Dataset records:
***

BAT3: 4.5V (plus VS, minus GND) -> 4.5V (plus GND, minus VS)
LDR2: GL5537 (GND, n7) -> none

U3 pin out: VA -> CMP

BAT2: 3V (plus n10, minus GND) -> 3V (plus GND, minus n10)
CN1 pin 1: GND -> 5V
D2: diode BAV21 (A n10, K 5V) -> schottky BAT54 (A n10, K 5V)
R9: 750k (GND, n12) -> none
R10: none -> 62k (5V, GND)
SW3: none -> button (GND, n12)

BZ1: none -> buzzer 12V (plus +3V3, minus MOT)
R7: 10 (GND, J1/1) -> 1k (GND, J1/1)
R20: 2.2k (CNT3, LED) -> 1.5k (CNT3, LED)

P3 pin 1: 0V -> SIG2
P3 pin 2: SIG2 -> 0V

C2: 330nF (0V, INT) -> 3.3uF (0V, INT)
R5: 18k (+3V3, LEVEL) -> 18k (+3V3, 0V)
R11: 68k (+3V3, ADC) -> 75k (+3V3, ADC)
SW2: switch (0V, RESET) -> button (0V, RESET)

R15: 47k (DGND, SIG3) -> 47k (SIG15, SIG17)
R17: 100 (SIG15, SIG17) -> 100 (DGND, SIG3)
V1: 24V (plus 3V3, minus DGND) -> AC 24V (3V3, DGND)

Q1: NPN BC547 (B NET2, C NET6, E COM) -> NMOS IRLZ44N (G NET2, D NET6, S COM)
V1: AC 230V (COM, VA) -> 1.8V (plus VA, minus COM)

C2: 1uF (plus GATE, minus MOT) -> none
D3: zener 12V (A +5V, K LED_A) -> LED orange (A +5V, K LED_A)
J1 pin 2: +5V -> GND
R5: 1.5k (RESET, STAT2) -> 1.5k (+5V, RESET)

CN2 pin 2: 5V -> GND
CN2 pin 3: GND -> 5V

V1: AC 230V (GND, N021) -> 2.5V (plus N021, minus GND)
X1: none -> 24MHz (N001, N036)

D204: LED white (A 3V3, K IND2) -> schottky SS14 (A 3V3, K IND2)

***

WORK REQUIRED:
Give back all the records above exactly as they were written.

TASK RESPONSE:
BAT3: 4.5V (plus VS, minus GND) -> 4.5V (plus GND, minus VS)
LDR2: GL5537 (GND, n7) -> none

U3 pin out: VA -> CMP

BAT2: 3V (plus n10, minus GND) -> 3V (plus GND, minus n10)
CN1 pin 1: GND -> 5V
D2: diode BAV21 (A n10, K 5V) -> schottky BAT54 (A n10, K 5V)
R9: 750k (GND, n12) -> none
R10: none -> 62k (5V, GND)
SW3: none -> button (GND, n12)

BZ1: none -> buzzer 12V (plus +3V3, minus MOT)
R7: 10 (GND, J1/1) -> 1k (GND, J1/1)
R20: 2.2k (CNT3, LED) -> 1.5k (CNT3, LED)

P3 pin 1: 0V -> SIG2
P3 pin 2: SIG2 -> 0V

C2: 330nF (0V, INT) -> 3.3uF (0V, INT)
R5: 18k (+3V3, LEVEL) -> 18k (+3V3, 0V)
R11: 68k (+3V3, ADC) -> 75k (+3V3, ADC)
SW2: switch (0V, RESET) -> button (0V, RESET)

R15: 47k (DGND, SIG3) -> 47k (SIG15, SIG17)
R17: 100 (SIG15, SIG17) -> 100 (DGND, SIG3)
V1: 24V (plus 3V3, minus DGND) -> AC 24V (3V3, DGND)

Q1: NPN BC547 (B NET2, C NET6, E COM) -> NMOS IRLZ44N (G NET2, D NET6, S COM)
V1: AC 230V (COM, VA) -> 1.8V (plus VA, minus COM)

C2: 1uF (plus GATE, minus MOT) -> none
D3: zener 12V (A +5V, K LED_A) -> LED orange (A +5V, K LED_A)
J1 pin 2: +5V -> GND
R5: 1.5k (RESET, STAT2) -> 1.5k (+5V, RESET)

CN2 pin 2: 5V -> GND
CN2 pin 3: GND -> 5V

V1: AC 230V (GND, N021) -> 2.5V (plus N021, minus GND)
X1: none -> 24MHz (N001, N036)

D204: LED white (A 3V3, K IND2) -> schottky SS14 (A 3V3, K IND2)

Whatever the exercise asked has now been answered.